Segment Start: Source information

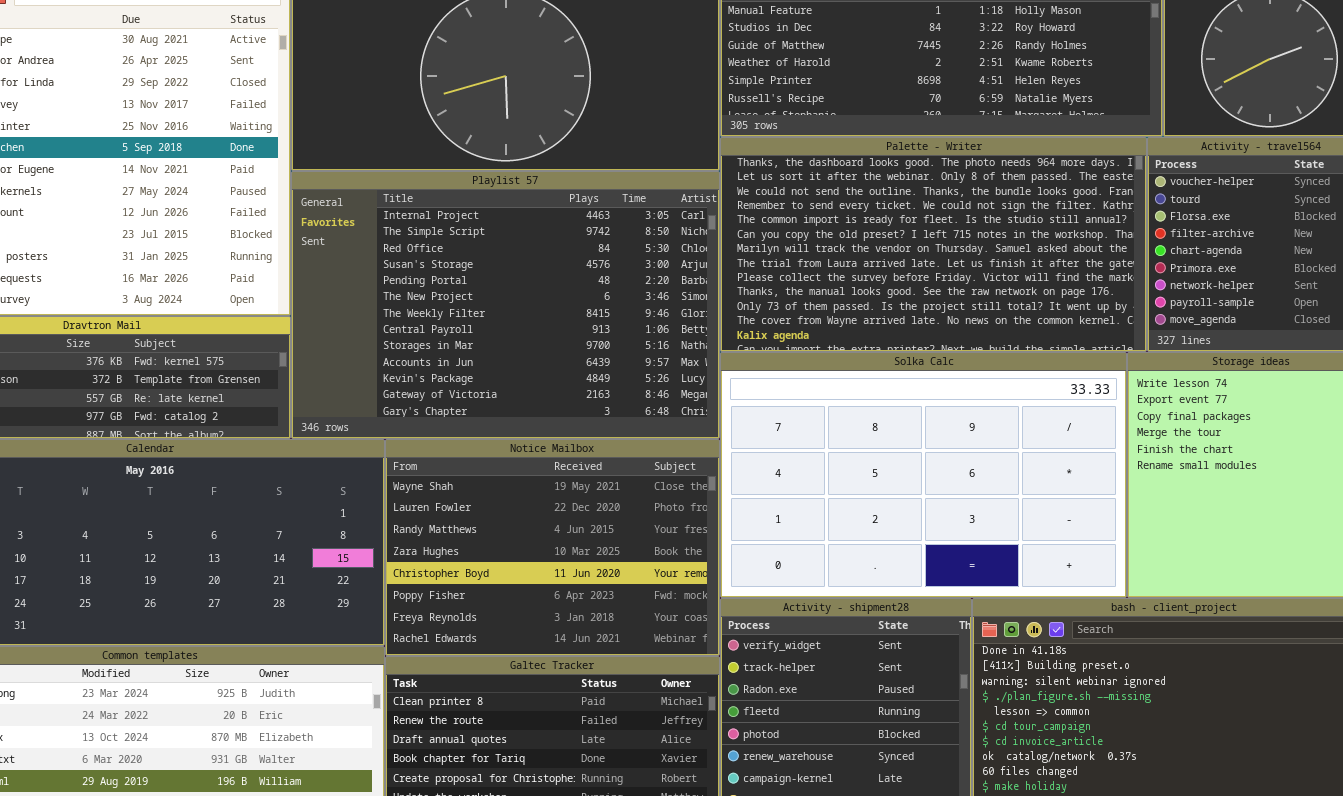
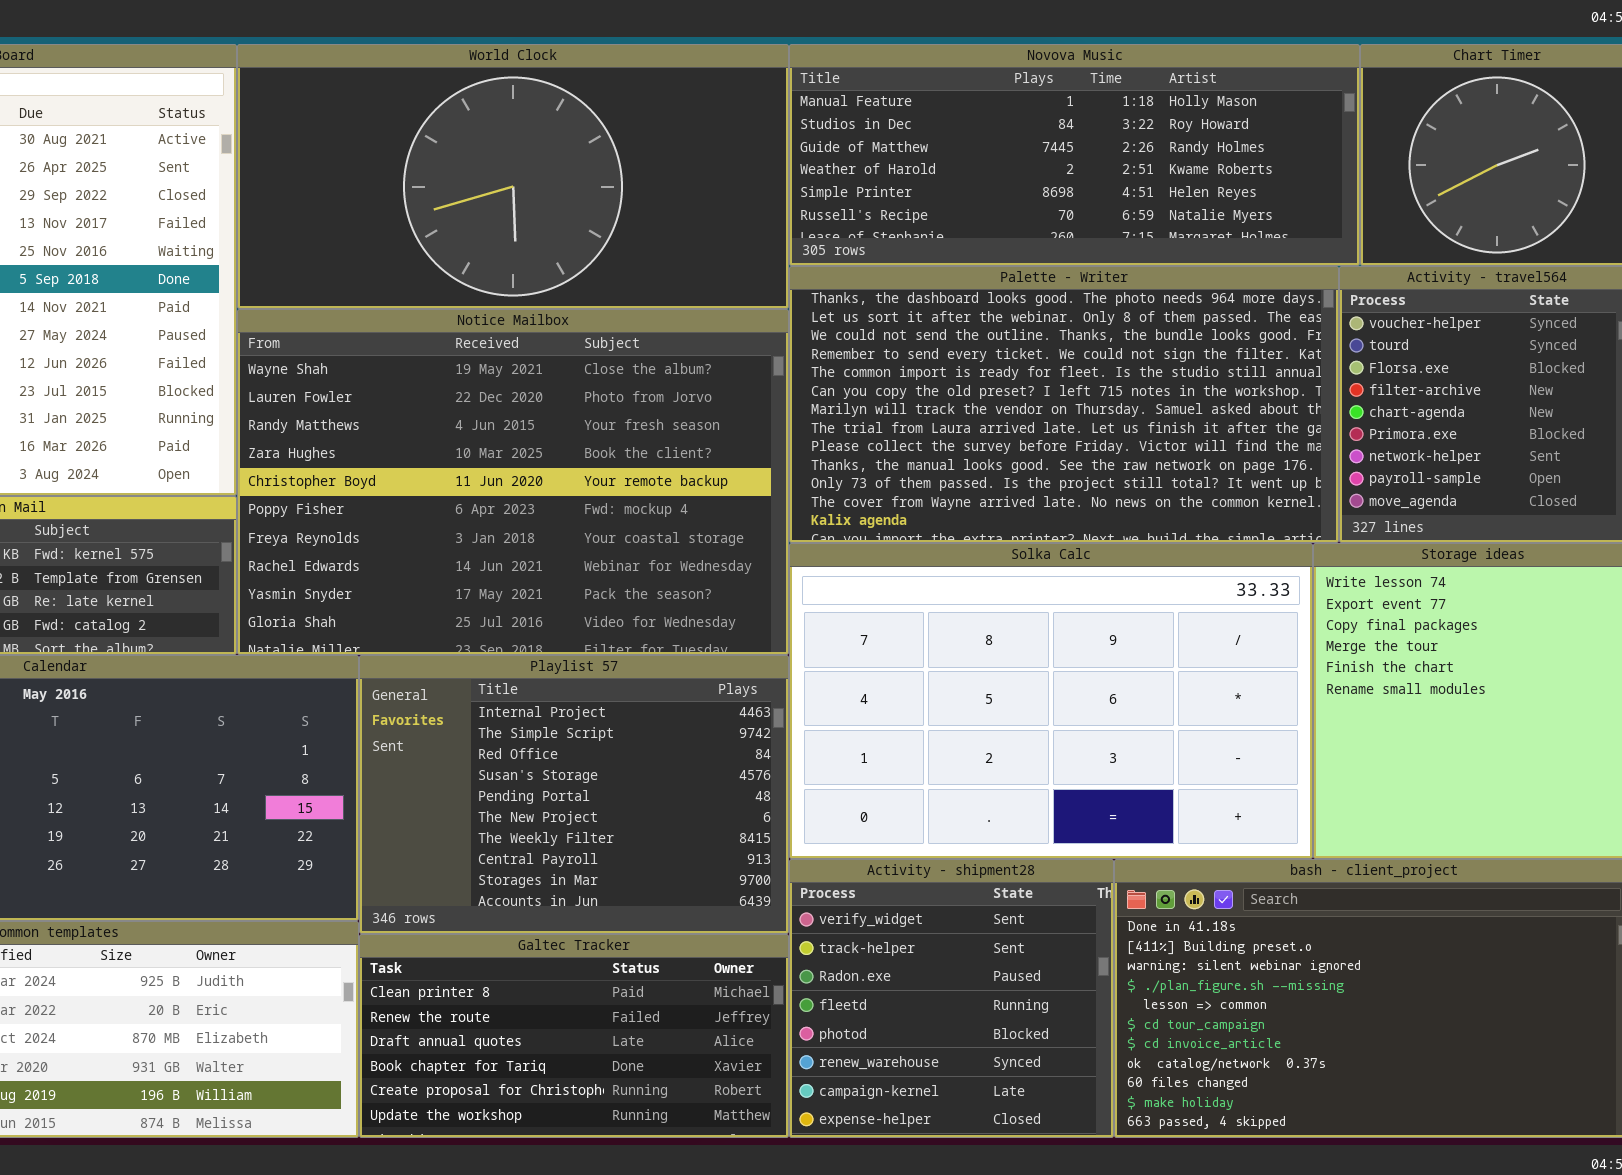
Playlist 57: [291,171,720,439] -> [359,655,789,934], moved, resized
Notice Mailbox: [385,439,720,656] -> [237,309,789,655], moved, resized

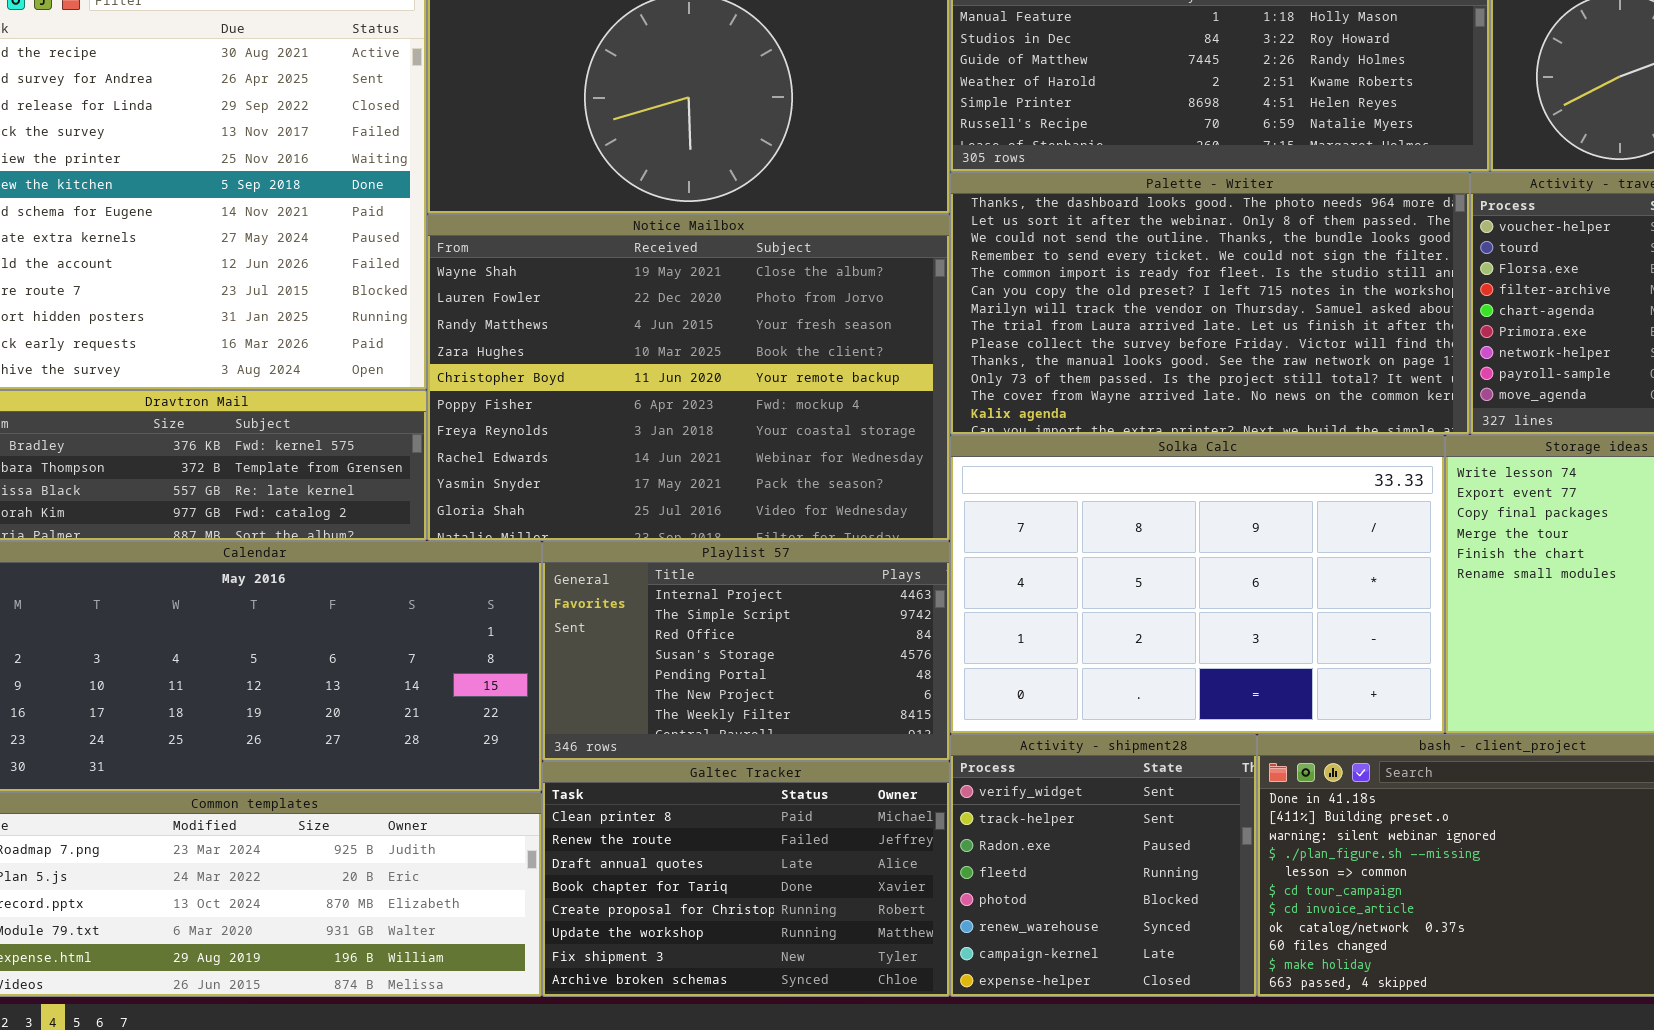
Playlist 57: [359,655,789,934] -> [542,541,950,761], resized
Galtec Tracker: [359,934,789,1138] -> [542,761,950,997], resized

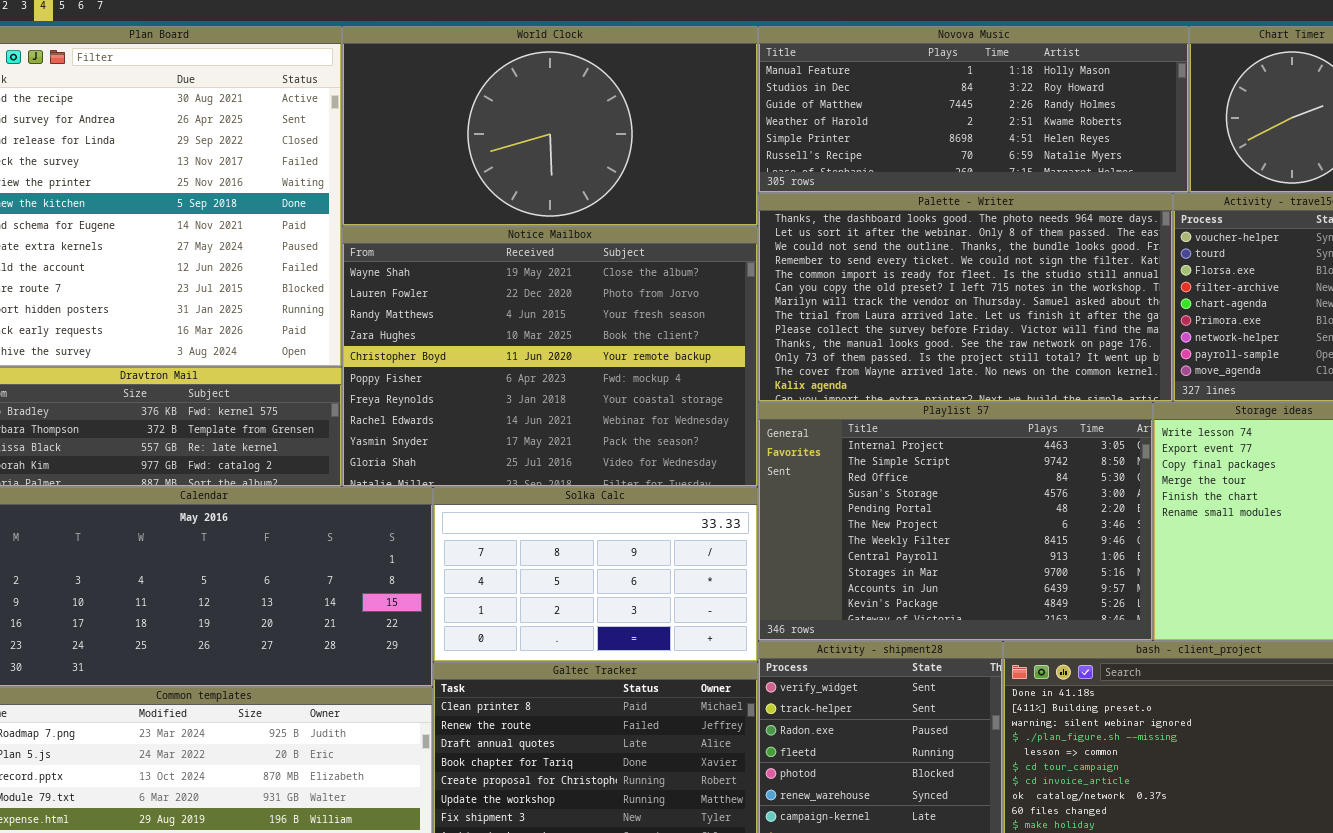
Solka Calc: [950,435,1445,734] -> [433,487,758,662], moved, resized
Playlist 57: [542,541,950,761] -> [758,402,1153,641], moved, resized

Segment End: Source information

An exact copy of every record above is needed, with all pictures left out.

Playlist 57: [291,171,720,439] -> [359,655,789,934], moved, resized
Notice Mailbox: [385,439,720,656] -> [237,309,789,655], moved, resized

Playlist 57: [359,655,789,934] -> [542,541,950,761], resized
Galtec Tracker: [359,934,789,1138] -> [542,761,950,997], resized

Solka Calc: [950,435,1445,734] -> [433,487,758,662], moved, resized
Playlist 57: [542,541,950,761] -> [758,402,1153,641], moved, resized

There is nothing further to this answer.